**Source data:**

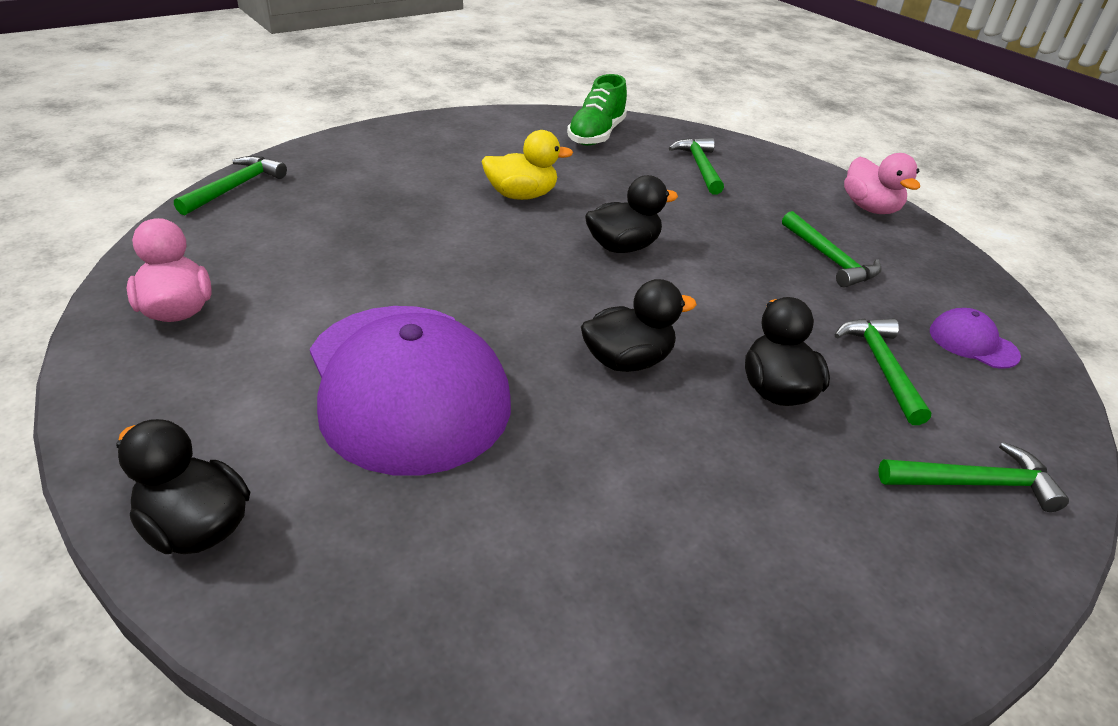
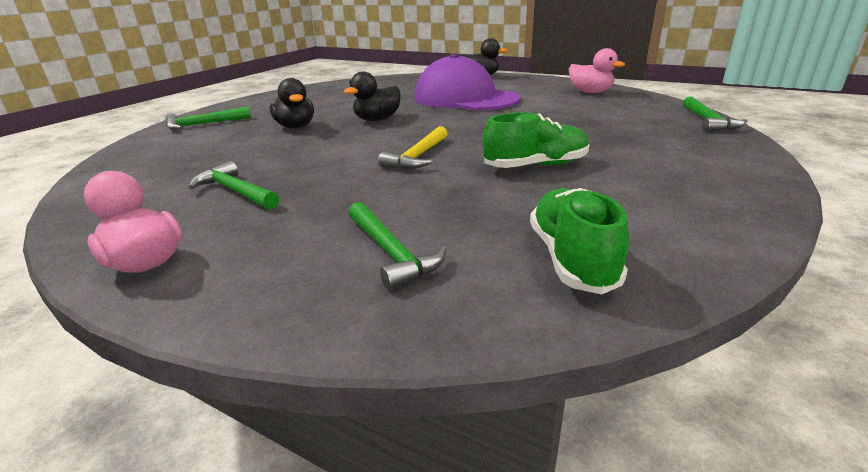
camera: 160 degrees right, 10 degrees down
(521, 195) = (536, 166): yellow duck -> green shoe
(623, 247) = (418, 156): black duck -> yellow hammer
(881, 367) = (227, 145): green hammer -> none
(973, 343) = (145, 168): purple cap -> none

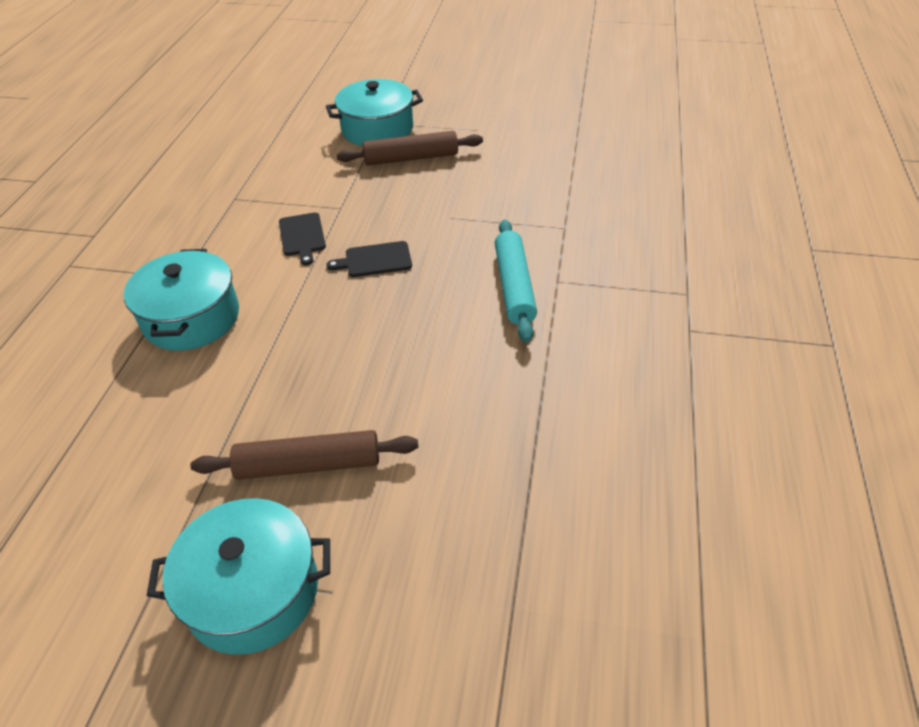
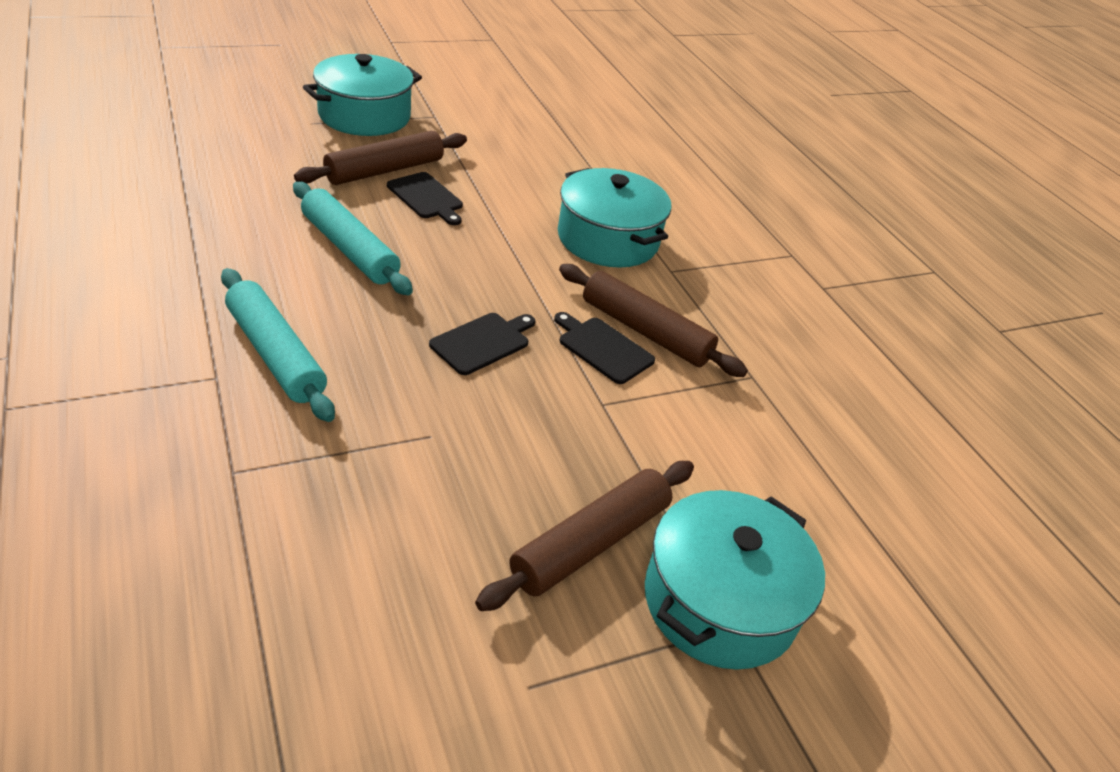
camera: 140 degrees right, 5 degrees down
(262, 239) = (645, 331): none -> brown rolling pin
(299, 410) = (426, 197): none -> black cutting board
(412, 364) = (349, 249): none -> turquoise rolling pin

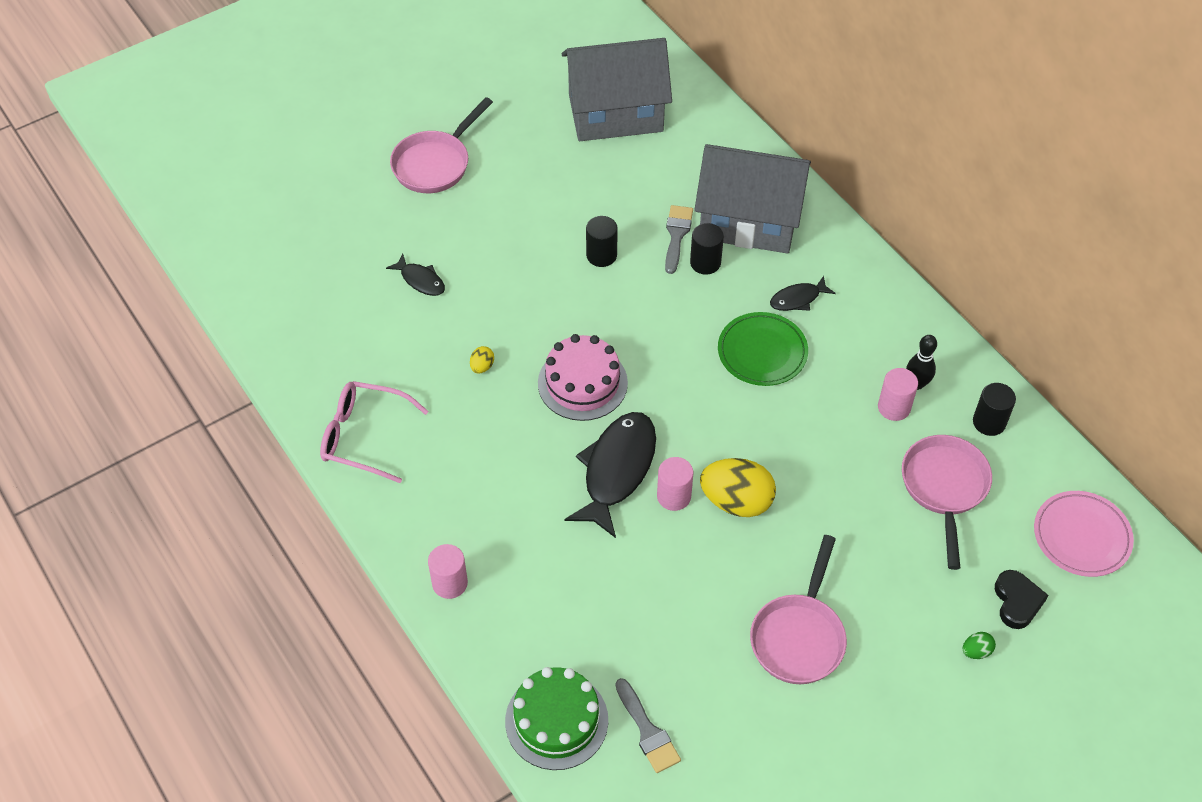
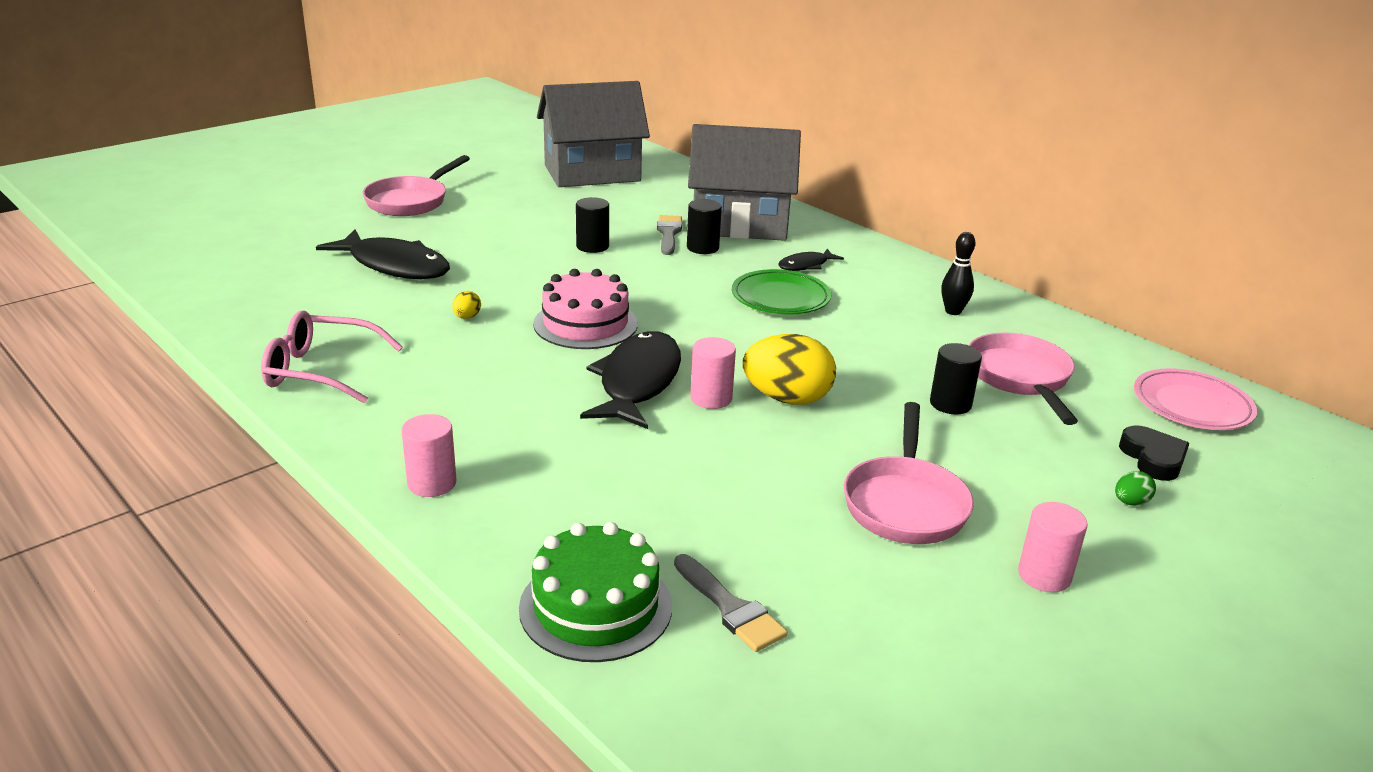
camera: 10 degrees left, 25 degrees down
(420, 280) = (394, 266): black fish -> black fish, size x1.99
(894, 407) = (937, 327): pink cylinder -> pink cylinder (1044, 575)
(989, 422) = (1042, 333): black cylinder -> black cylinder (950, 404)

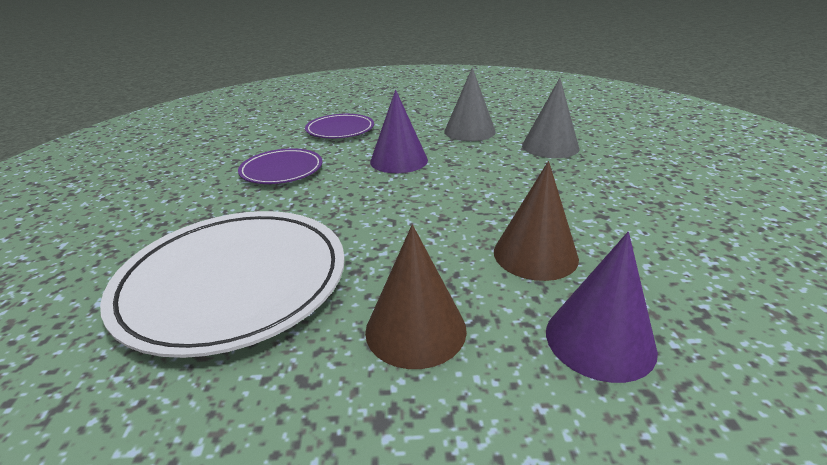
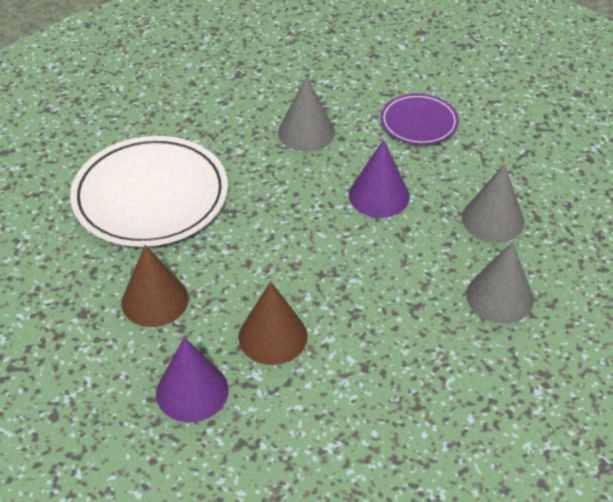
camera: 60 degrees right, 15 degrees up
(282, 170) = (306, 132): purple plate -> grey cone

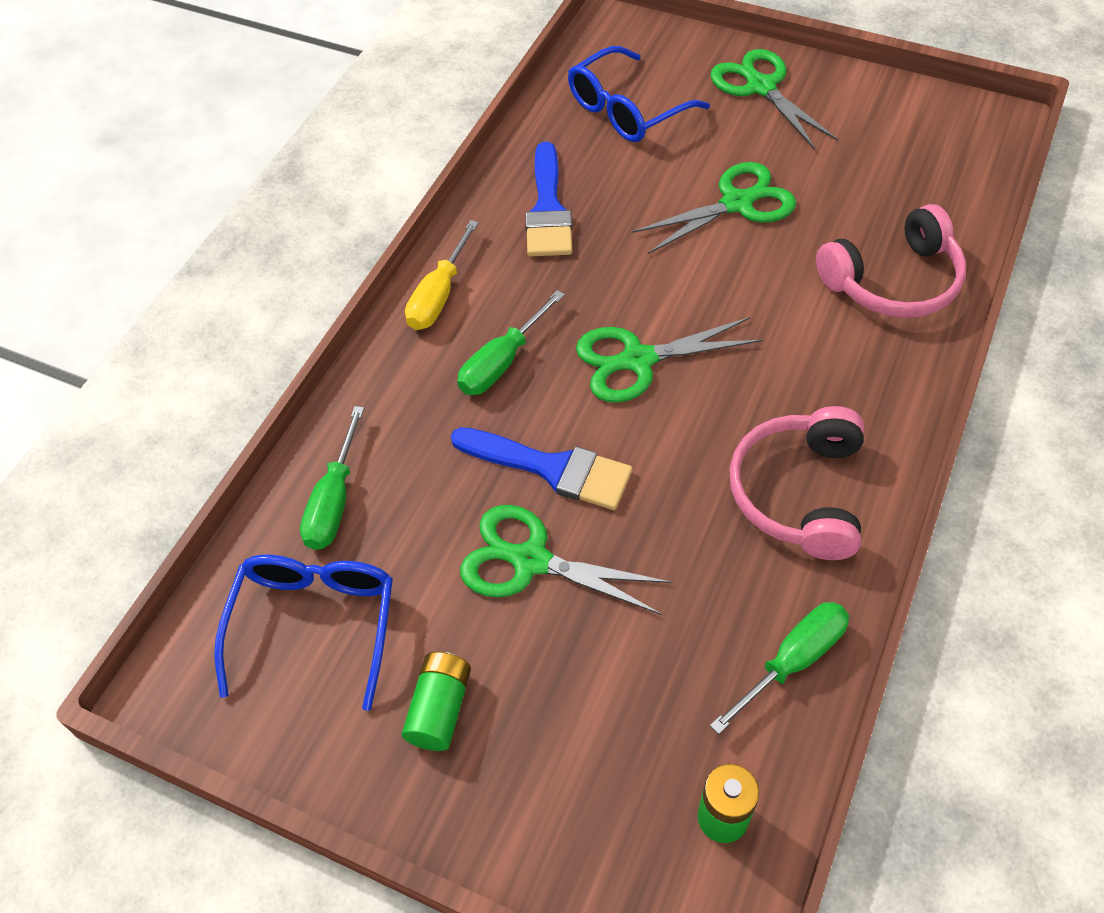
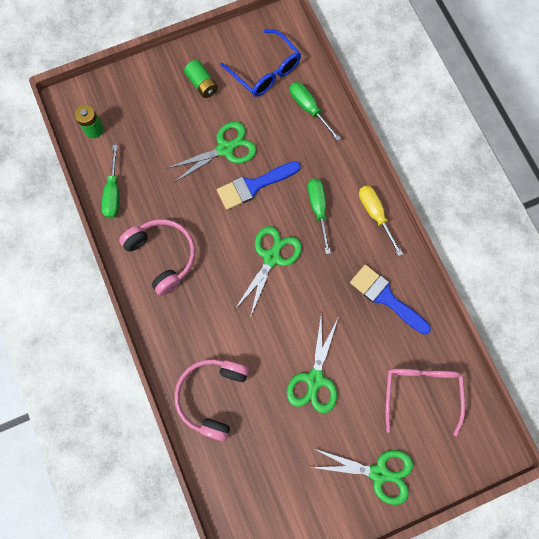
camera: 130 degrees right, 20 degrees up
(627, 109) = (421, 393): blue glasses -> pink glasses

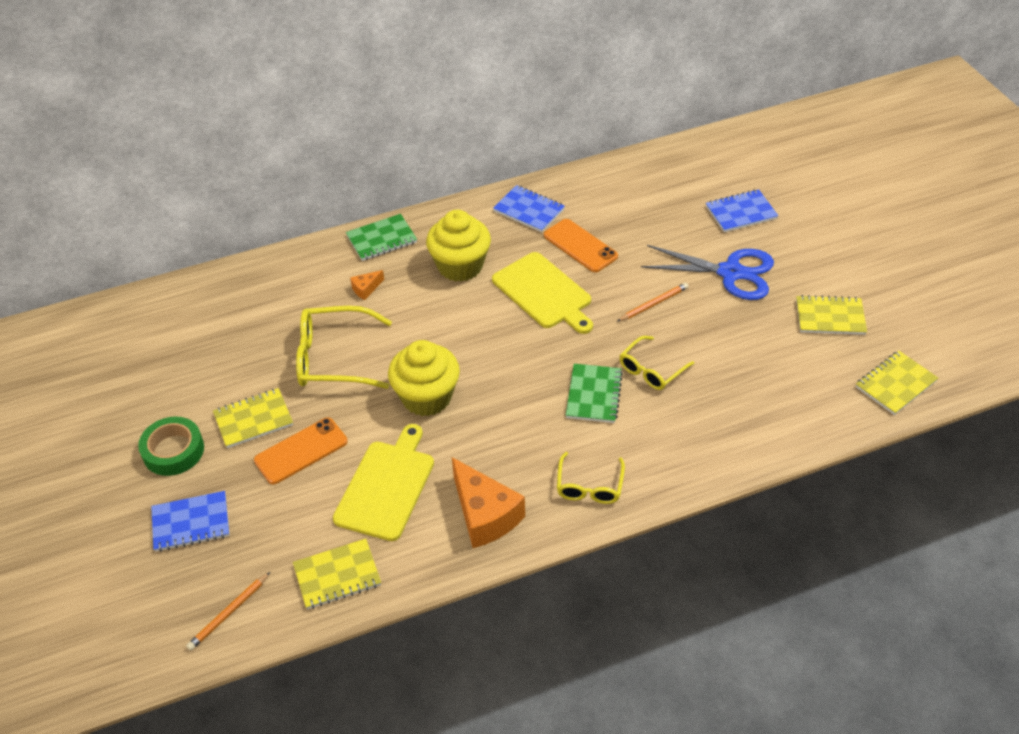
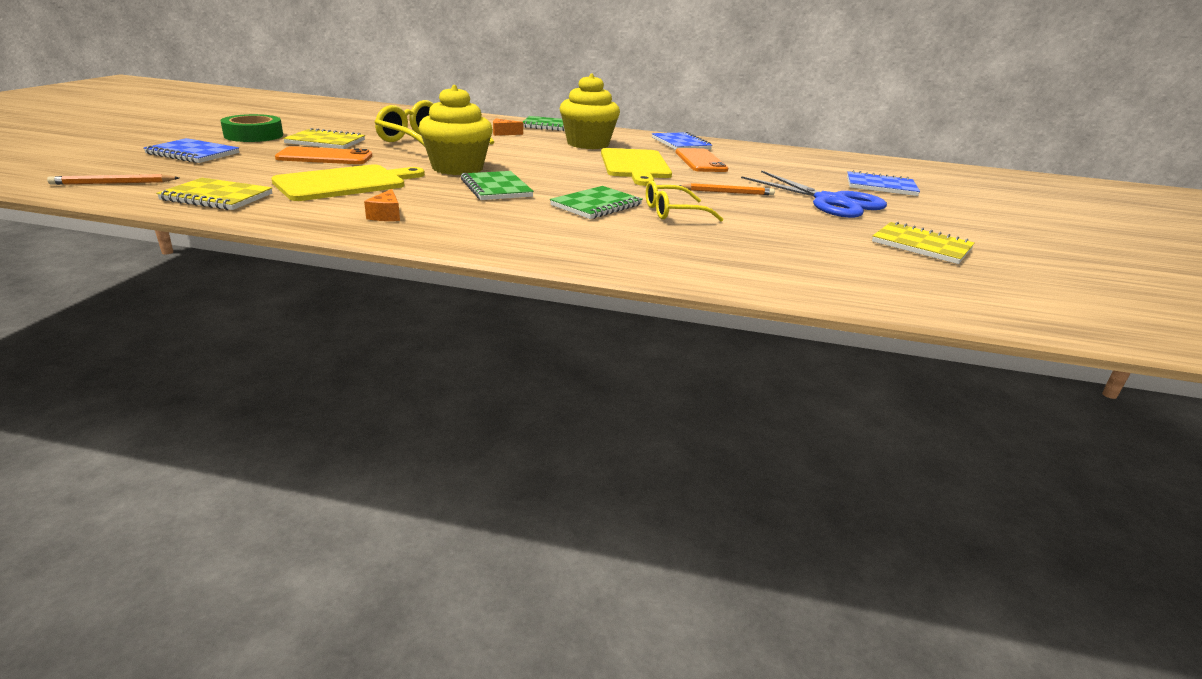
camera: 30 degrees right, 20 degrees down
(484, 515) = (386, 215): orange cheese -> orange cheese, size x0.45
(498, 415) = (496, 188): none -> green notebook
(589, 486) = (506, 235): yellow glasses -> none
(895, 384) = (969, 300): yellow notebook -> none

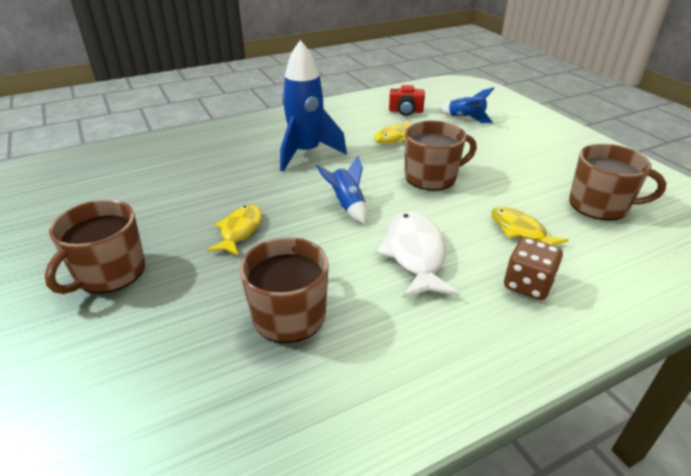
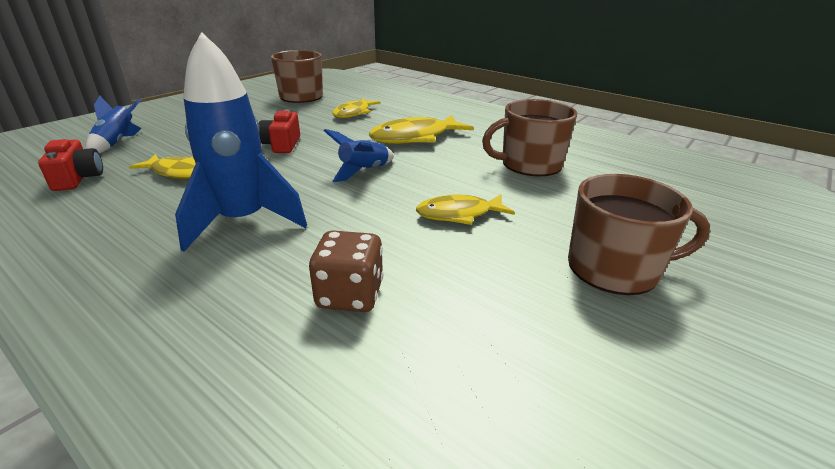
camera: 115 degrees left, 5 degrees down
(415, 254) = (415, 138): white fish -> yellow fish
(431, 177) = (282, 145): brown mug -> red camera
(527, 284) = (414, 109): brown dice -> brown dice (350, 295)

**Your goal:** If a line in the records above has the word "hammer", copy it out.

**Solution to this exercise:**
(623, 247) = (418, 156): black duck -> yellow hammer
(881, 367) = (227, 145): green hammer -> none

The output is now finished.